▸ PROBLEM STATEMENT
Show all lines from the material that carry the word "tape".

▸ RECORDS FOR THIS TASK
----------

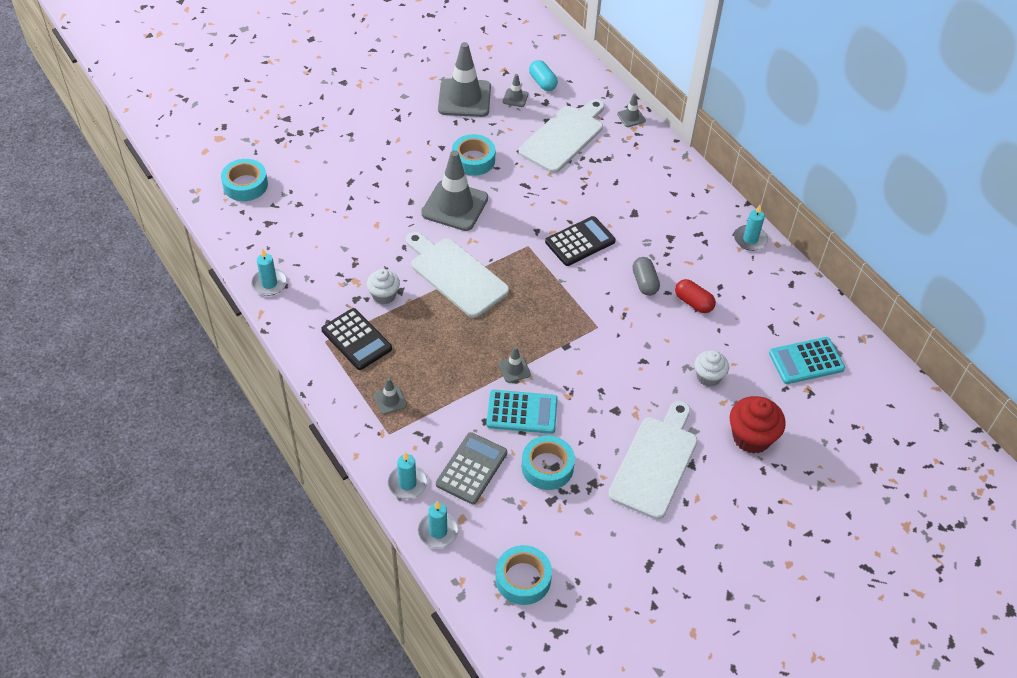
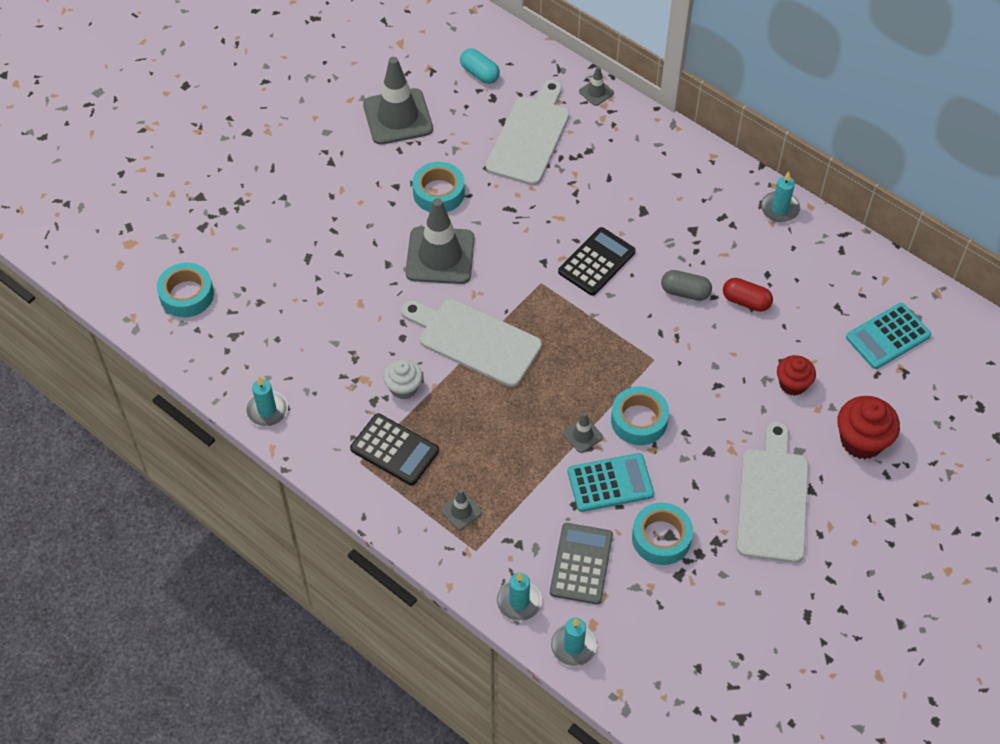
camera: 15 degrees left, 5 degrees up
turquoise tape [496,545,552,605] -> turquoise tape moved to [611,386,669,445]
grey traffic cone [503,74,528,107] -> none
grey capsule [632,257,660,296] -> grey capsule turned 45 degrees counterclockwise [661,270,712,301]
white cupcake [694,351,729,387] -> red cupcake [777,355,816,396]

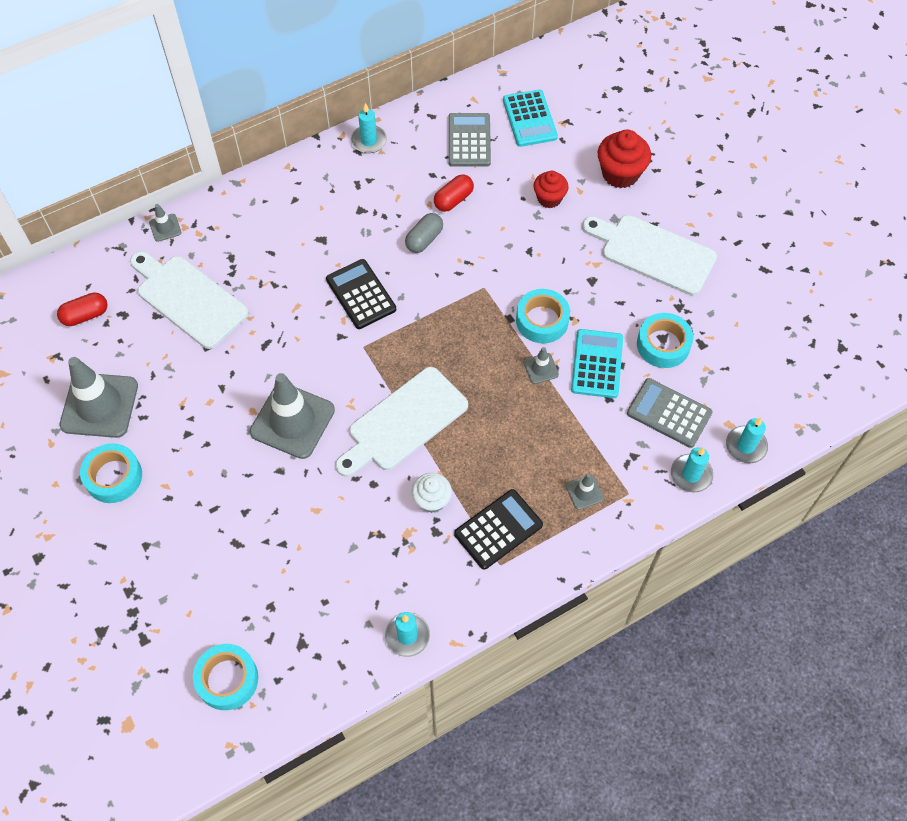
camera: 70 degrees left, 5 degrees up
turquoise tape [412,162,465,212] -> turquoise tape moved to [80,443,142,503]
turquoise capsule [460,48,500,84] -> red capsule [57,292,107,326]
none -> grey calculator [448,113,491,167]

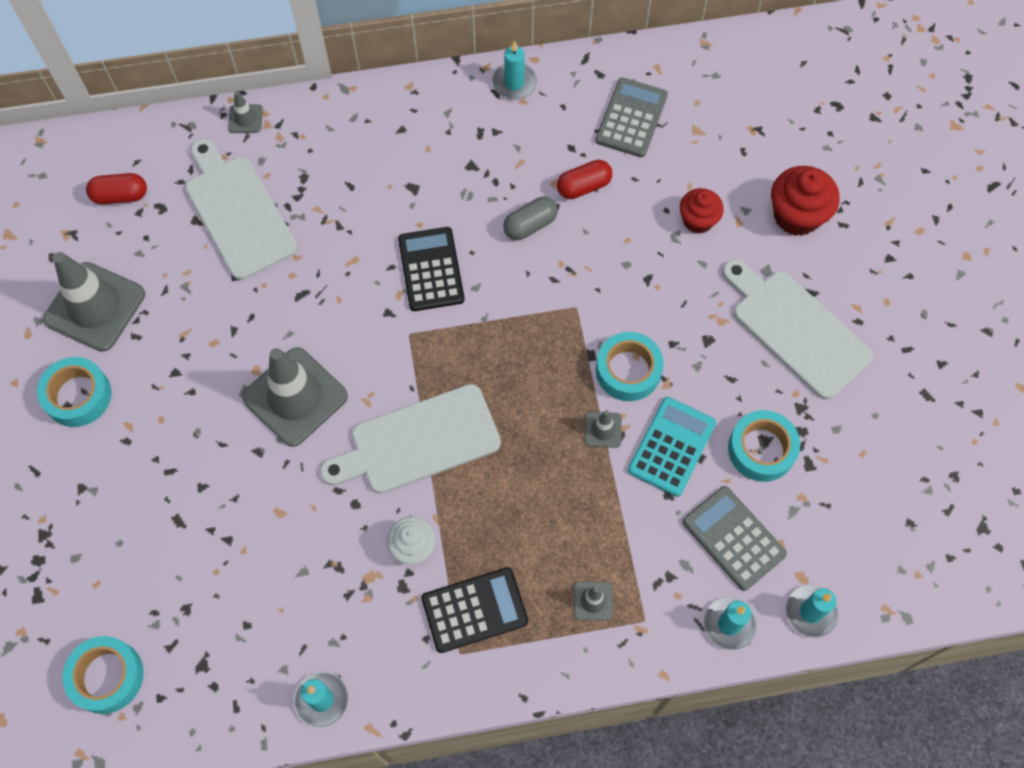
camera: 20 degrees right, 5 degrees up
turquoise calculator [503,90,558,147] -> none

----------

▸ SOLUTION TO THIS TASK
turquoise tape [496,545,552,605] -> turquoise tape moved to [611,386,669,445]
turquoise tape [412,162,465,212] -> turquoise tape moved to [80,443,142,503]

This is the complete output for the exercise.